• _Written exercise_
Render every line of the items below as a numbered list, omitting blank lines and leaving the pictures out of your answer.

Word and element pointing items:
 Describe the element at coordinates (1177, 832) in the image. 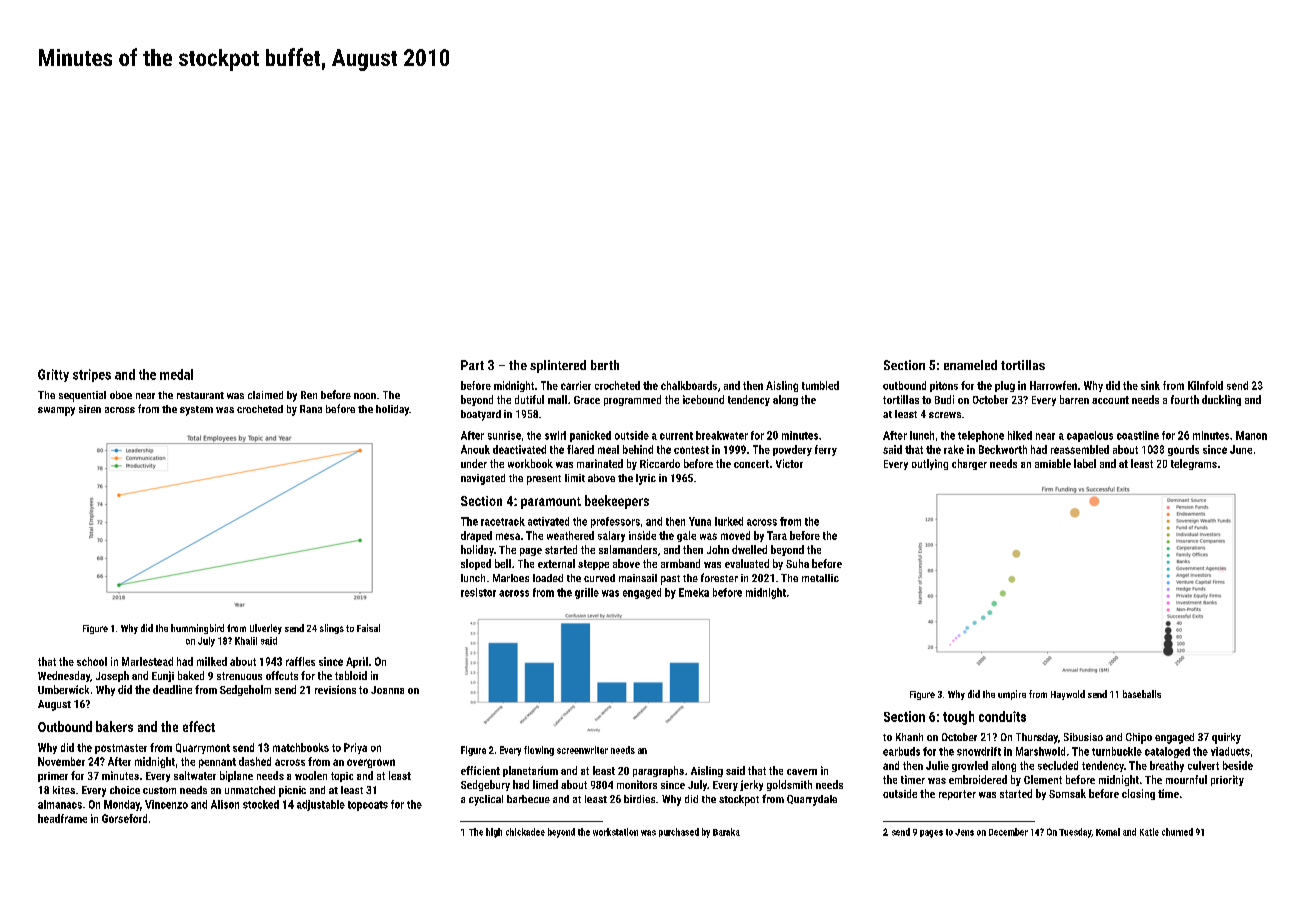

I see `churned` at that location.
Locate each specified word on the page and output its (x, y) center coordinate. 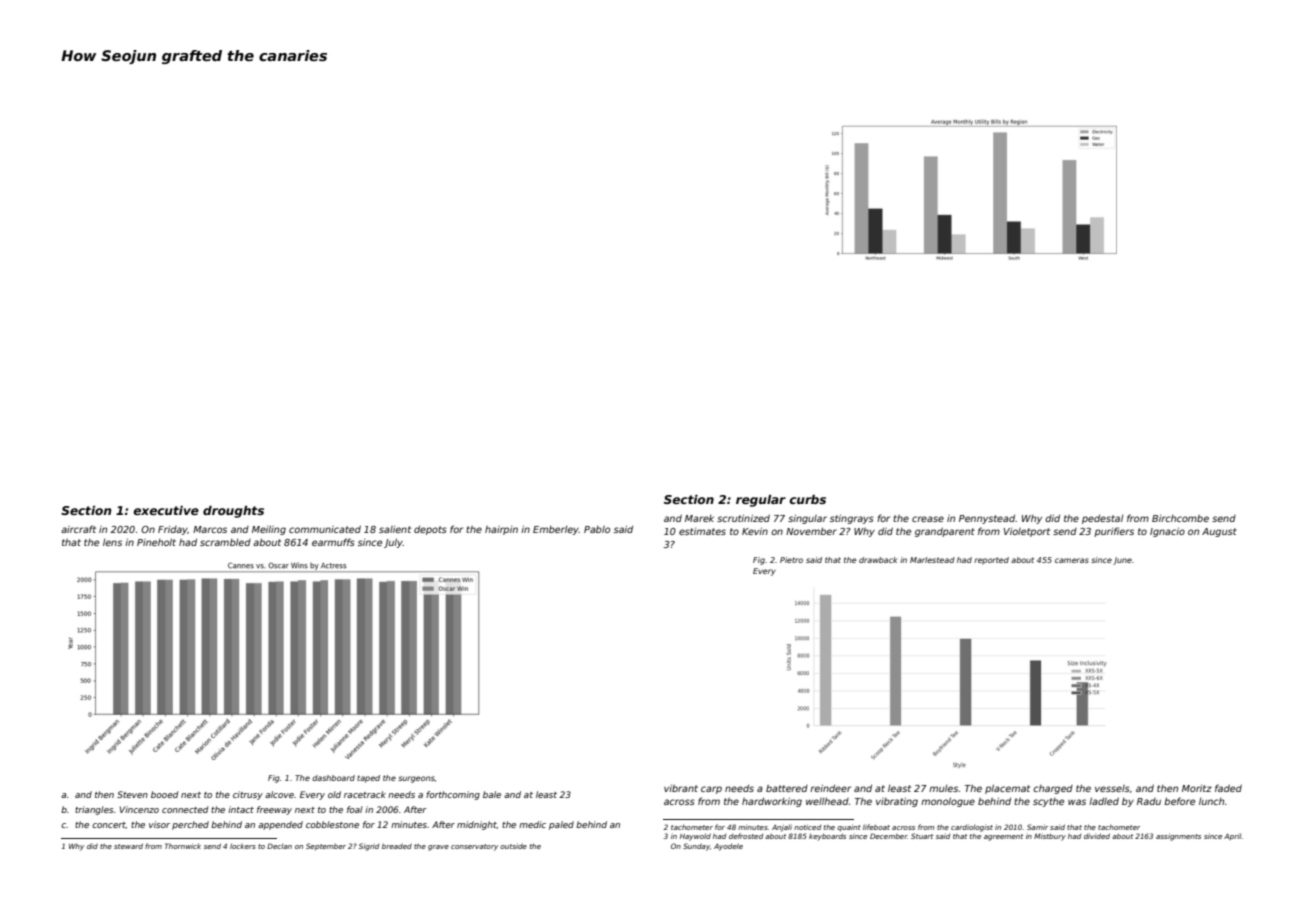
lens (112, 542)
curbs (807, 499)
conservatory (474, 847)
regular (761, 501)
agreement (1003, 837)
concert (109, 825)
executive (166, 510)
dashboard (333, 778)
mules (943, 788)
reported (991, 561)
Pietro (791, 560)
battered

• _Exercise result_
1.  Describe the element at coordinates (1177, 832) in the image. 
2. I see `churned` at that location.
3. Locate each specified word on the page and output its (x, y) center coordinate. 
4. lens (112, 542)
5. curbs (807, 499)
6. conservatory (474, 847)
7. regular (761, 501)
8. agreement (1003, 837)
9. concert (109, 825)
10. executive (166, 510)
11. dashboard (333, 778)
12. mules (943, 788)
13. reported (991, 561)
14. Pietro (791, 560)
15. battered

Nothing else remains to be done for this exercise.